» MATERIAL PROVIDED
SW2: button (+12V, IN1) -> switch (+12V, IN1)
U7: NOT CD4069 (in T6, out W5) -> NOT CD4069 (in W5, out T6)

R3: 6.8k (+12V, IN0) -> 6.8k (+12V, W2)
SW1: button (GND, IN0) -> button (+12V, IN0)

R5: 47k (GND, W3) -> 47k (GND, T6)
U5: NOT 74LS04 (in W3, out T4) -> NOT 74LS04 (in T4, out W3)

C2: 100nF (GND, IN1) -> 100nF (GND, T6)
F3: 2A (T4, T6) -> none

* * *

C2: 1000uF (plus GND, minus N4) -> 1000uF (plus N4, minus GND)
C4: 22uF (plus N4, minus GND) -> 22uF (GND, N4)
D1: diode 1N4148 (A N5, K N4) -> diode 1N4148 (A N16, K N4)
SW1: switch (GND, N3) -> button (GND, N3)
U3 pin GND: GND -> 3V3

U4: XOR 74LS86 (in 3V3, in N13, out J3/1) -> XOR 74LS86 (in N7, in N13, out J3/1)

...

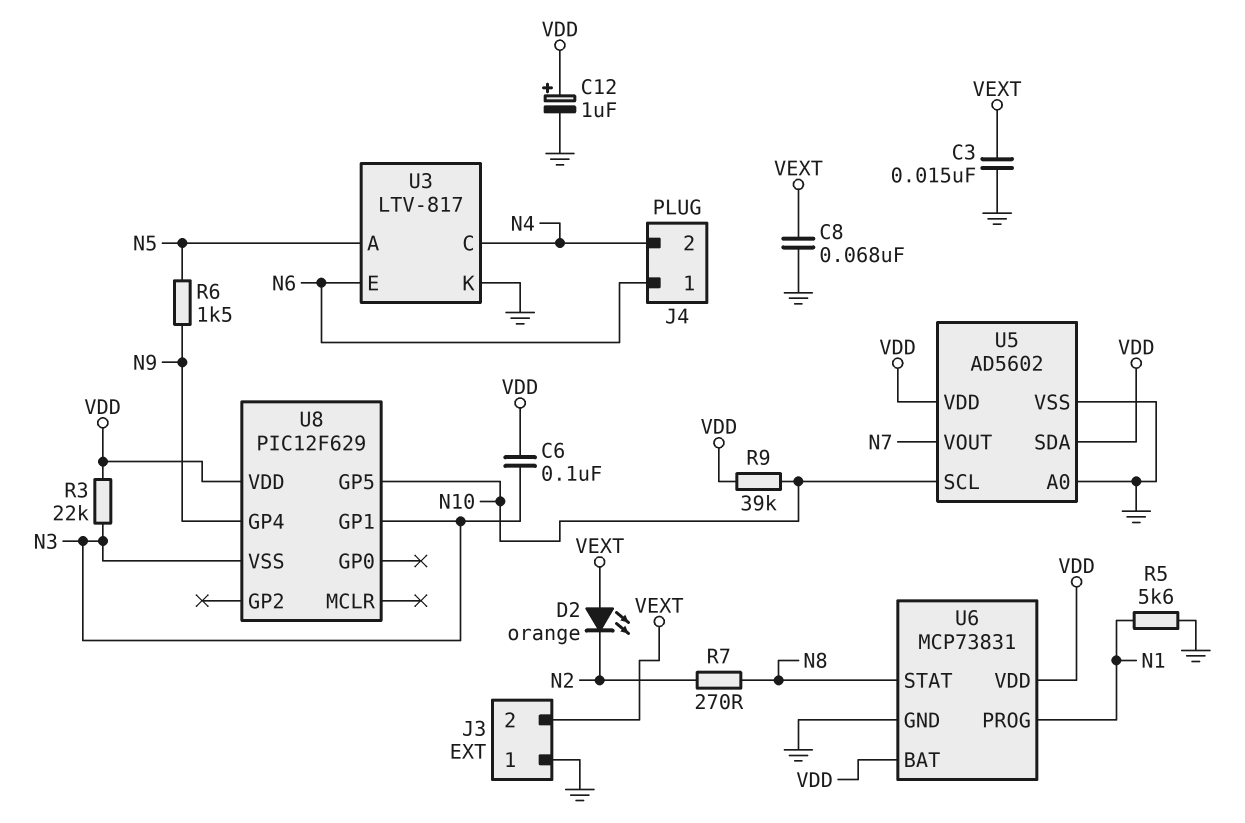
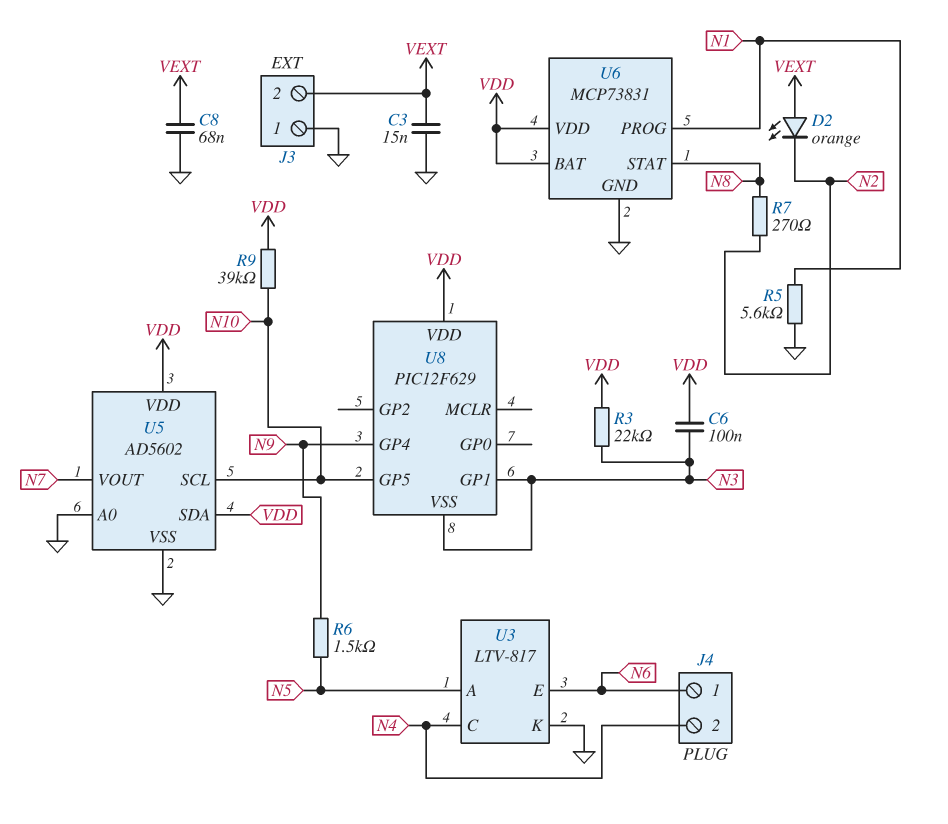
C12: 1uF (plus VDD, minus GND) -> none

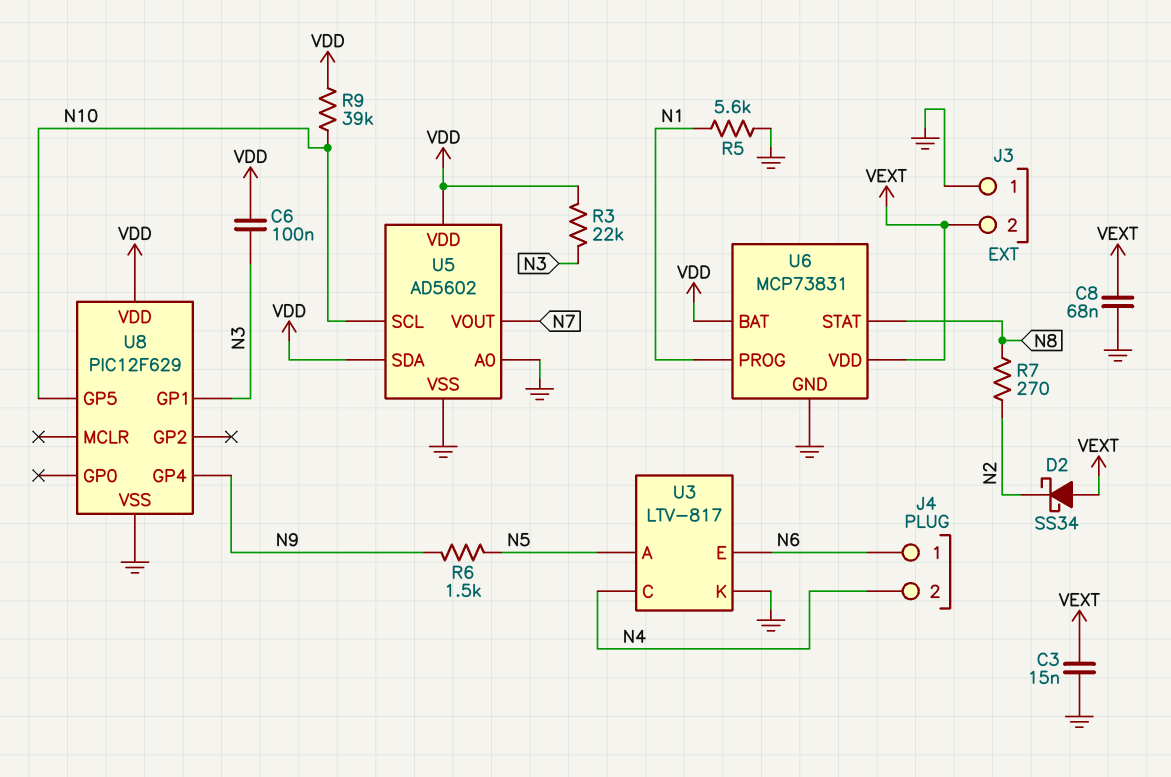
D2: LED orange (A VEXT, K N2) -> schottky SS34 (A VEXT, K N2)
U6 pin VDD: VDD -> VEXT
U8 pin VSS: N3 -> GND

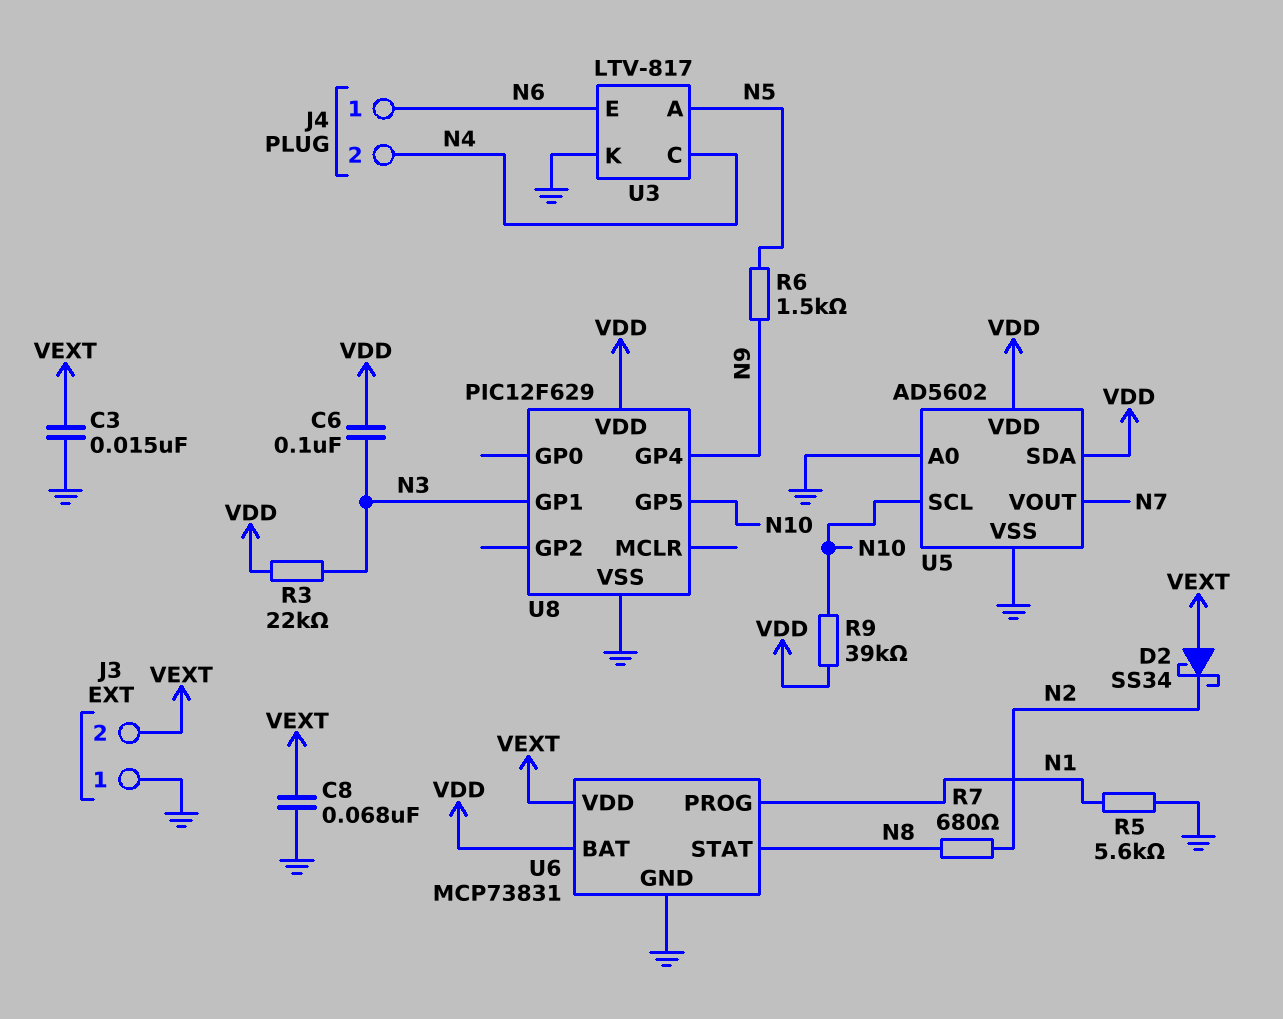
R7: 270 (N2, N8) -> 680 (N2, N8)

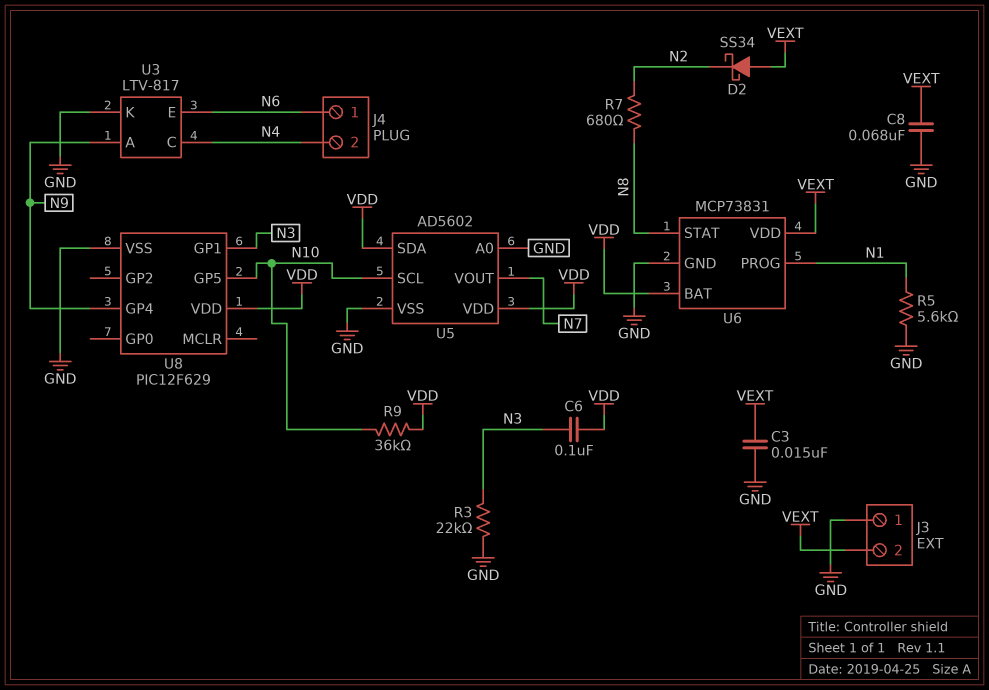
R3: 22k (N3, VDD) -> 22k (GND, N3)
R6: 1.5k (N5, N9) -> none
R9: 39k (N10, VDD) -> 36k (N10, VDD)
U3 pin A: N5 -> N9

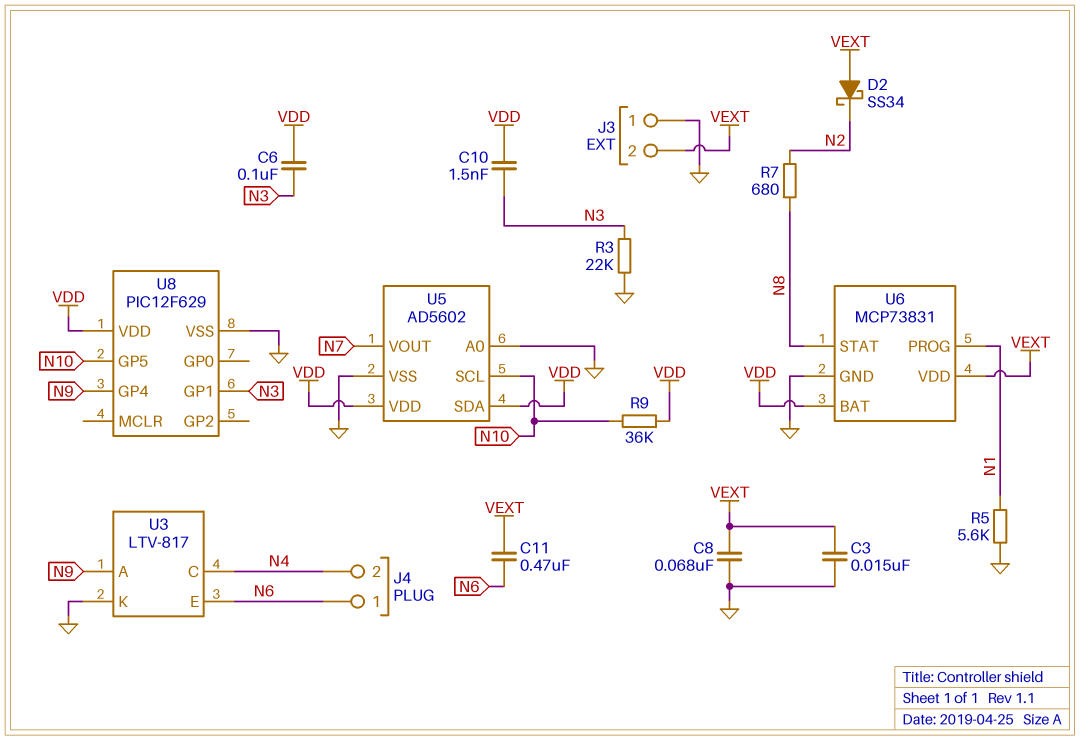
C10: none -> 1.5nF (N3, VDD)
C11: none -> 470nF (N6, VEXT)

» TASK TO CARRY OUT
Going down the listing above, begin printing at the line with "U7: NOT CD4069" and finish with the line with "F3: 2A (T4, T6) -> none", exactly as they appear.

» RESULT OF THIS EXERCISE
U7: NOT CD4069 (in T6, out W5) -> NOT CD4069 (in W5, out T6)

R3: 6.8k (+12V, IN0) -> 6.8k (+12V, W2)
SW1: button (GND, IN0) -> button (+12V, IN0)

R5: 47k (GND, W3) -> 47k (GND, T6)
U5: NOT 74LS04 (in W3, out T4) -> NOT 74LS04 (in T4, out W3)

C2: 100nF (GND, IN1) -> 100nF (GND, T6)
F3: 2A (T4, T6) -> none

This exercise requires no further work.